(Change listing data)
☆ ☆ ☆ ☆ ☆
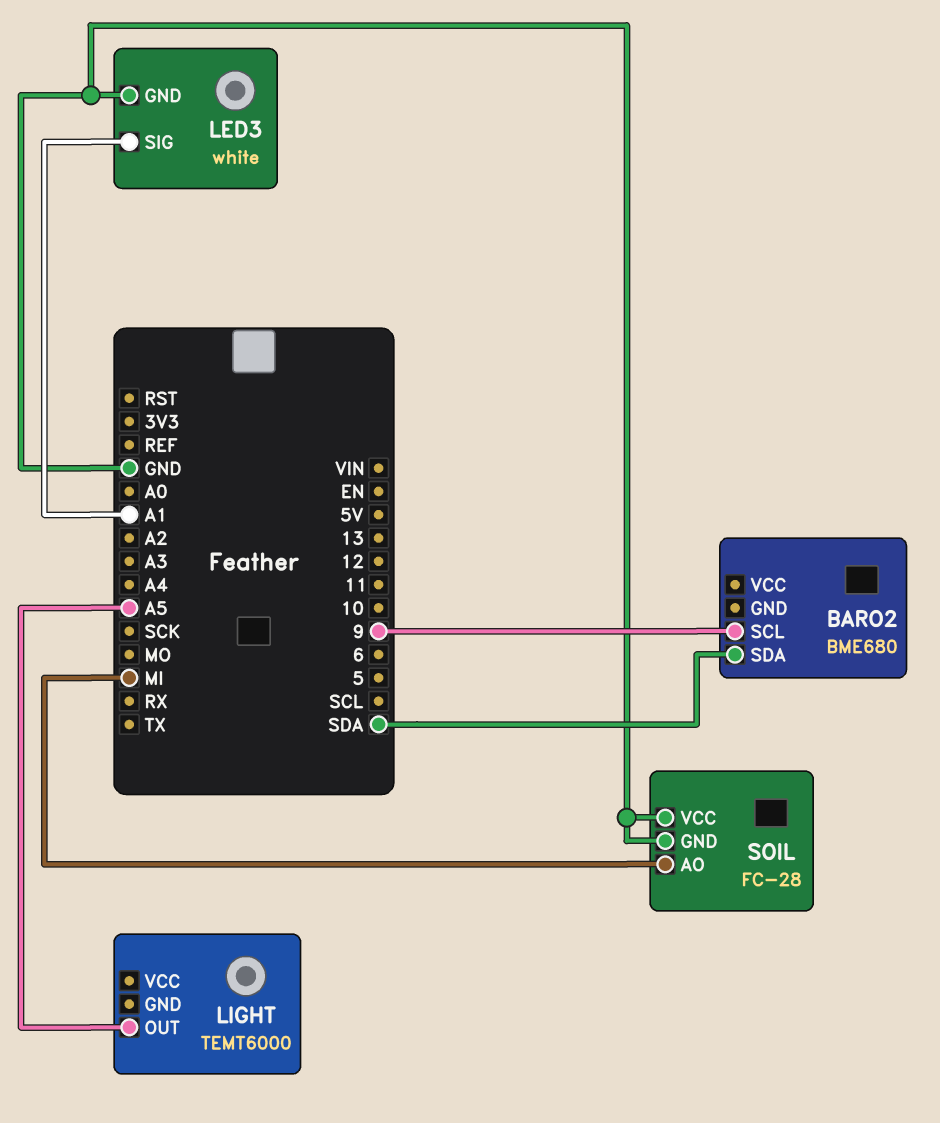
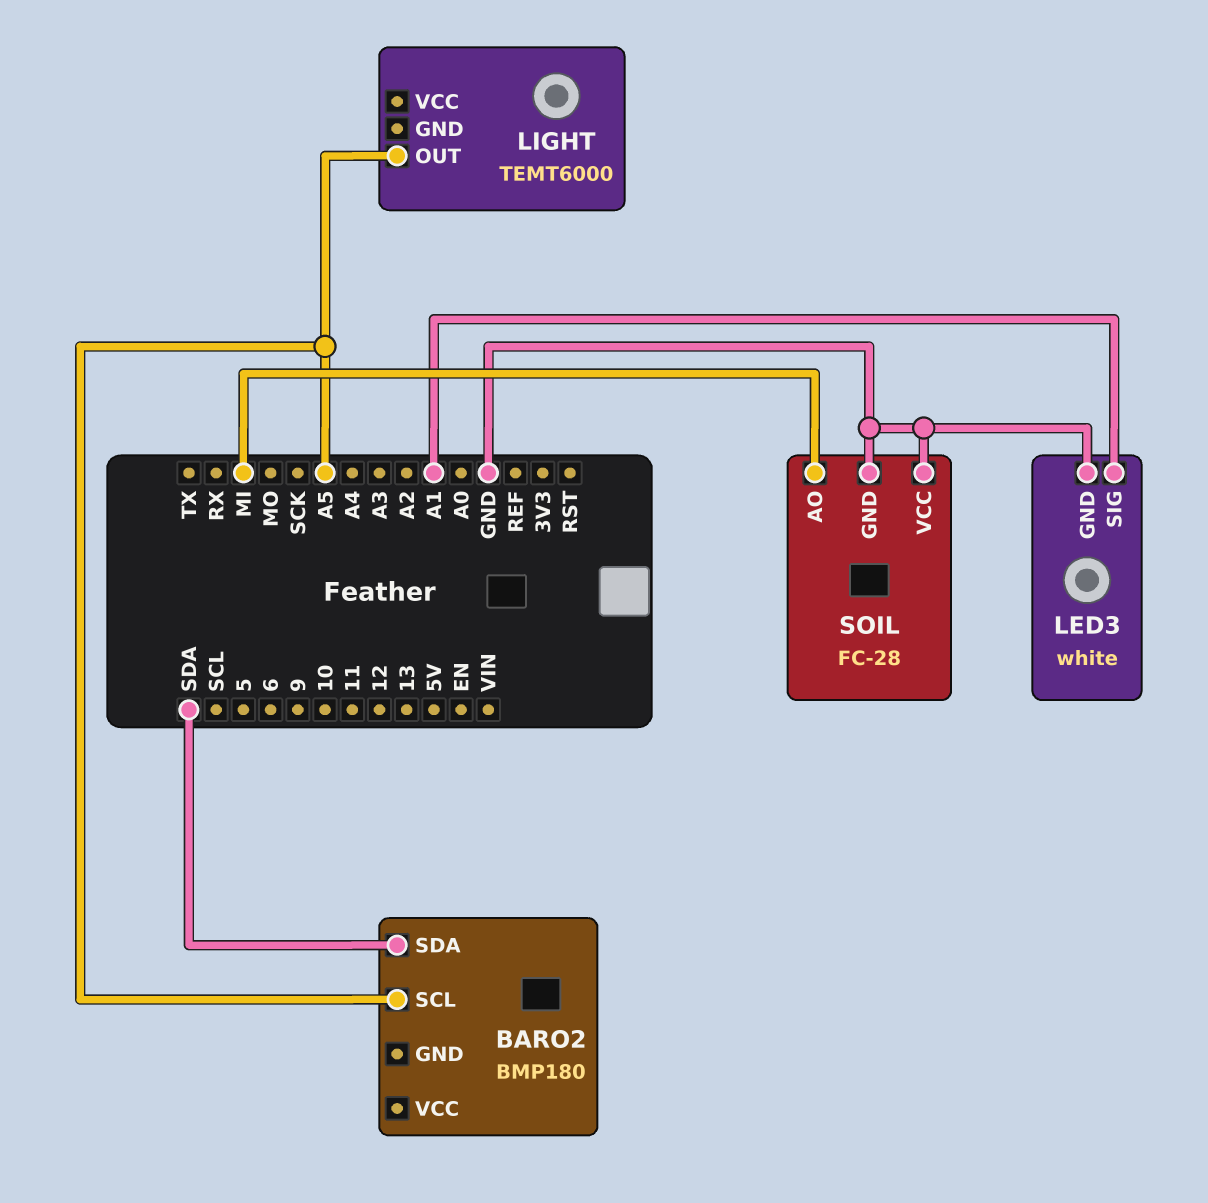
BARO2: BME680 -> BMP180
BARO2 pin SCL: 9 -> A5

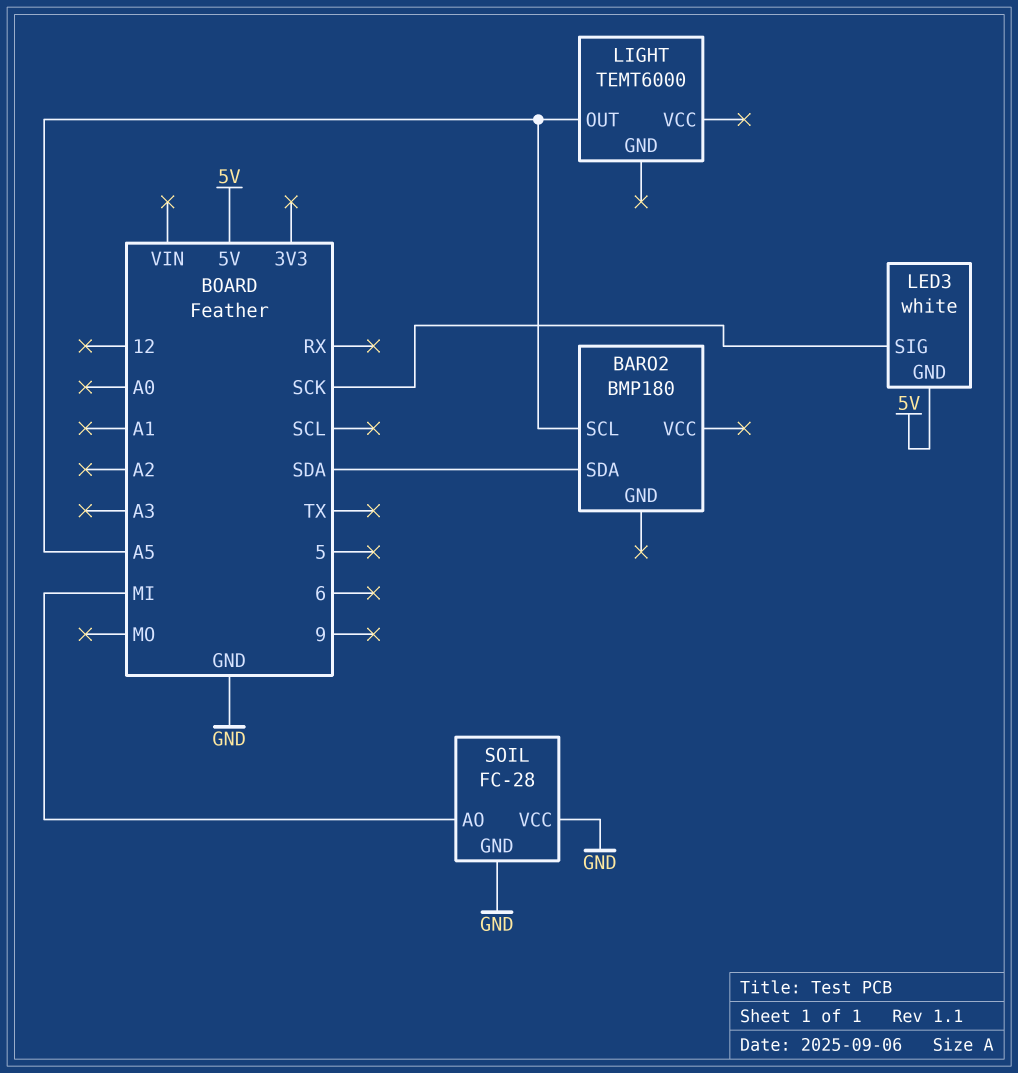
LED3 pin GND: GND -> 5V
LED3 pin SIG: A1 -> SCK

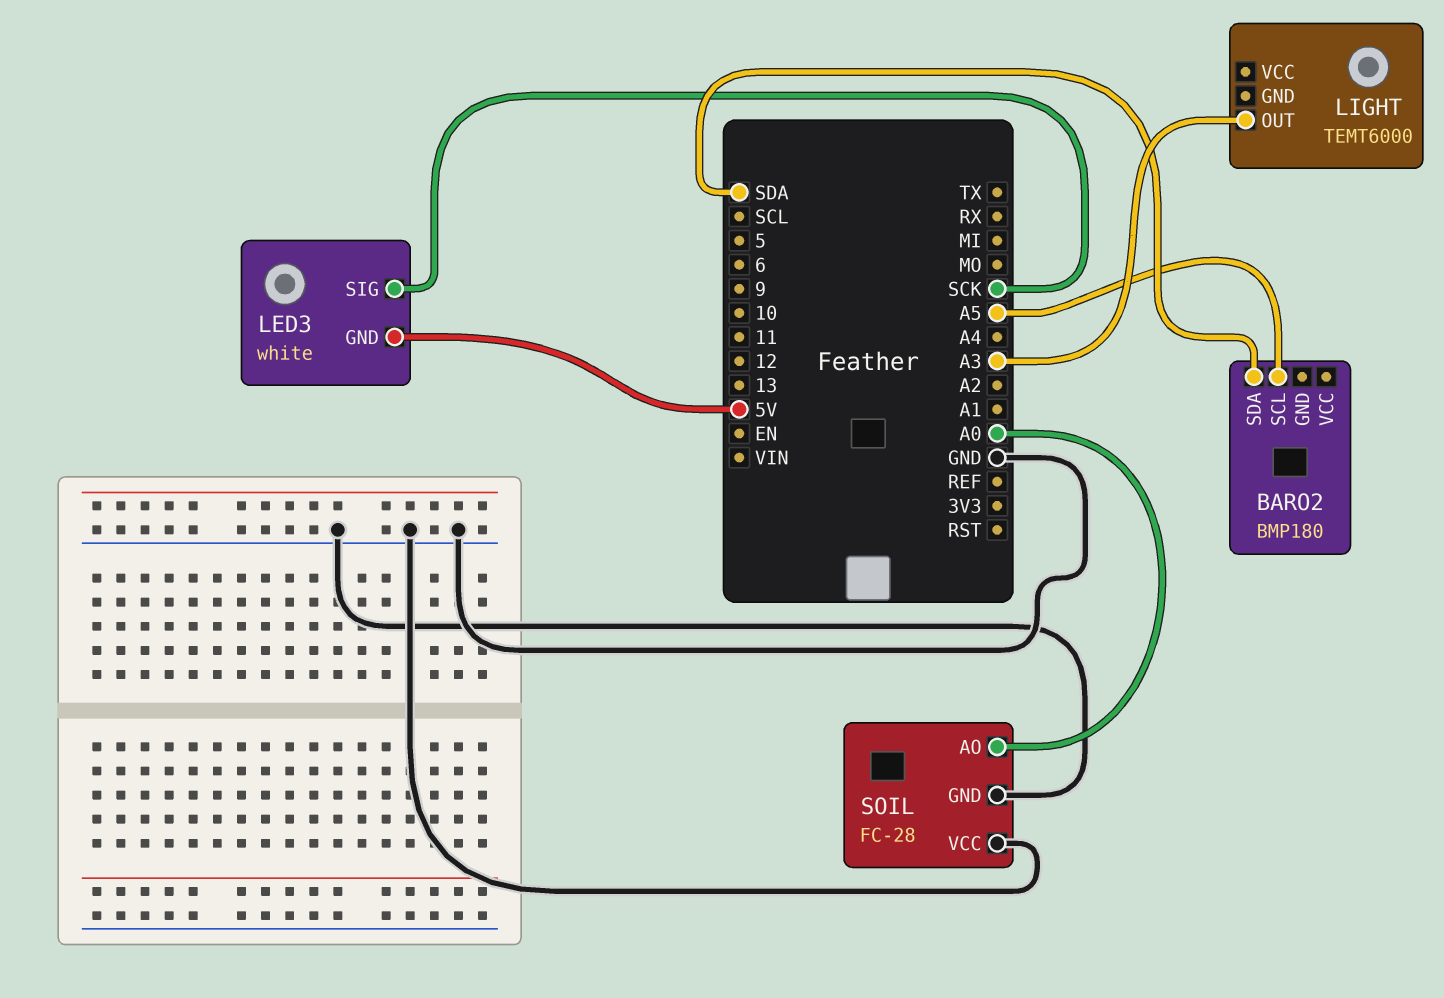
LIGHT pin OUT: A5 -> A3
SOIL pin AO: MI -> A0

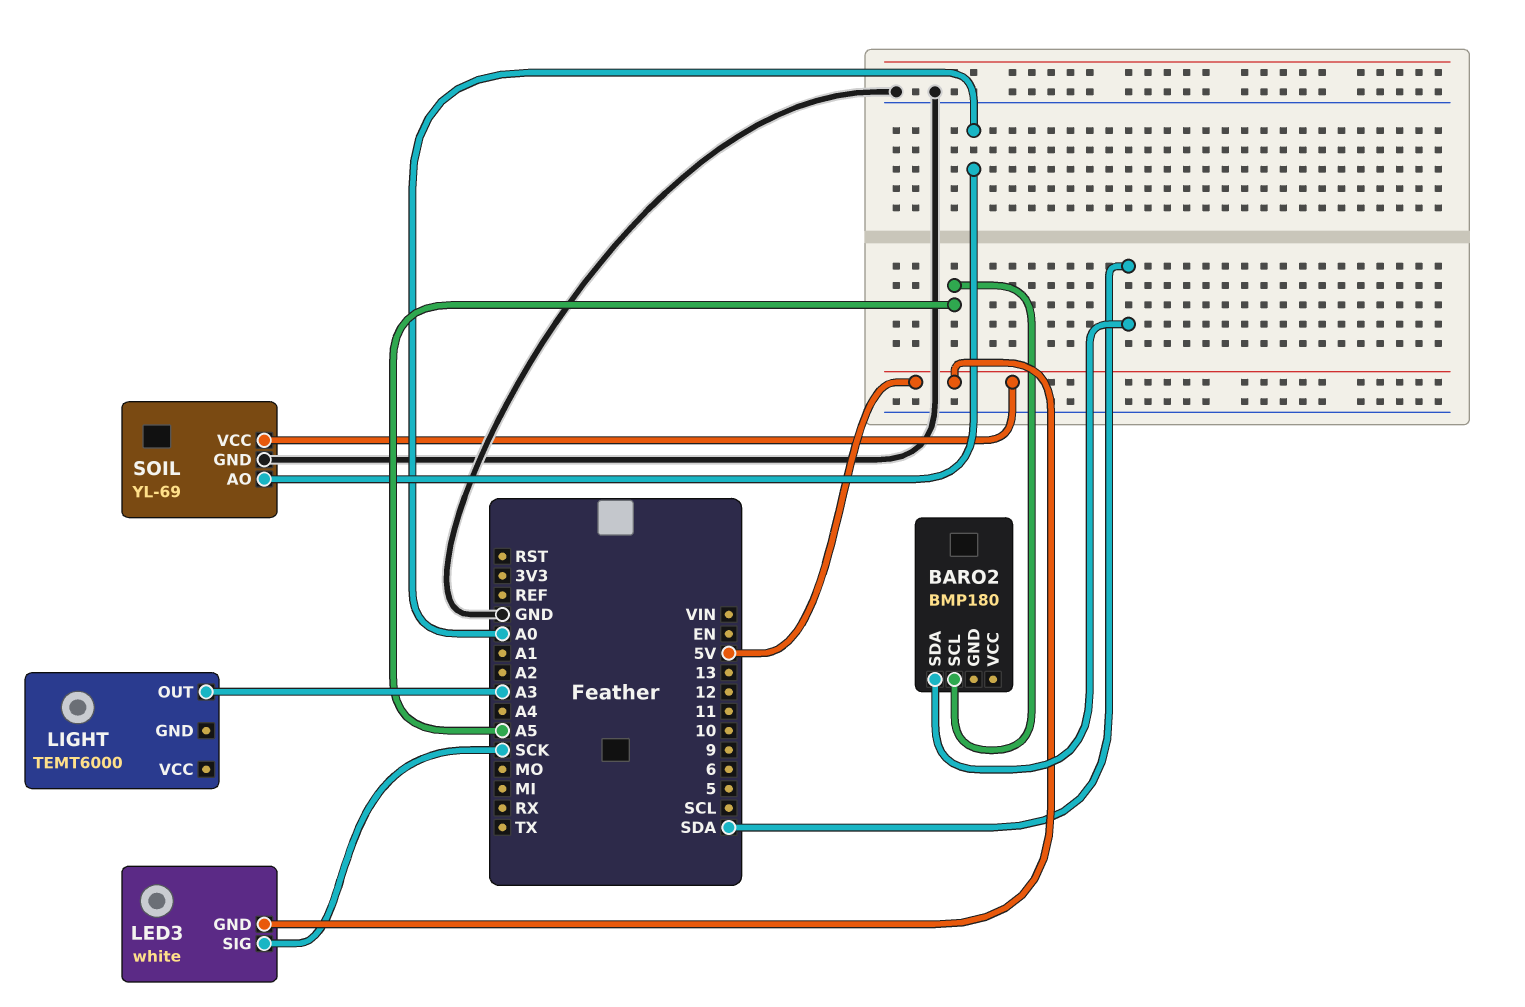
SOIL: FC-28 -> YL-69
SOIL pin VCC: GND -> 5V

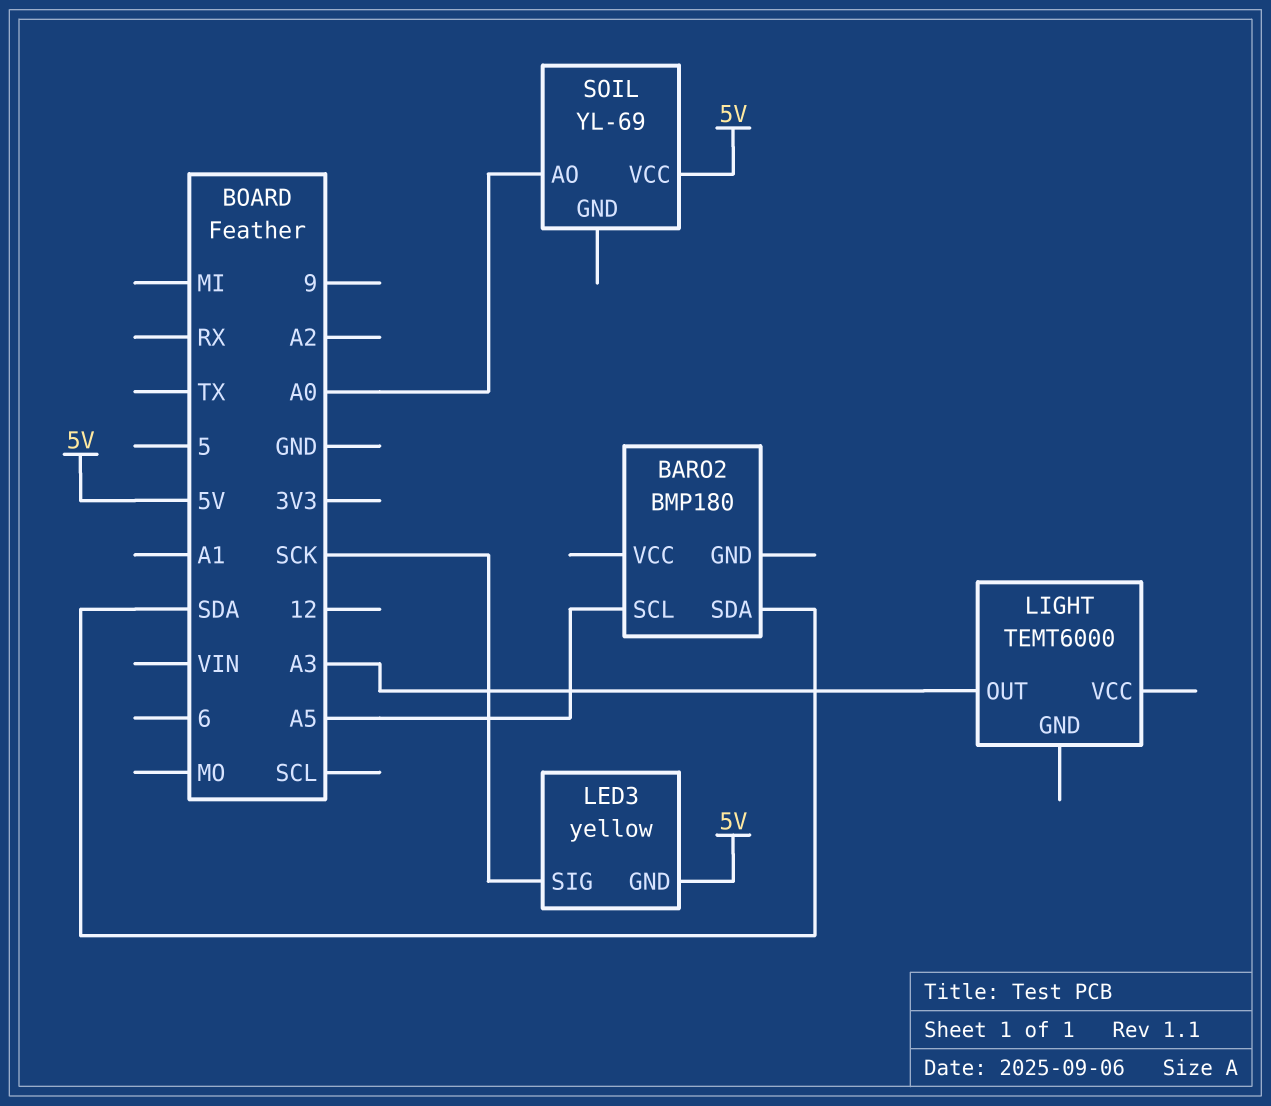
LED3: white -> yellow
SOIL pin GND: GND -> none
☆ ☆ ☆ ☆ ☆
■ DIRECTIONS FOR THIS TASK ■
Would you please copy all lines in the data that contain the word "SOIL"?

■ WRITTEN REPLY ■
SOIL pin AO: MI -> A0
SOIL: FC-28 -> YL-69
SOIL pin VCC: GND -> 5V
SOIL pin GND: GND -> none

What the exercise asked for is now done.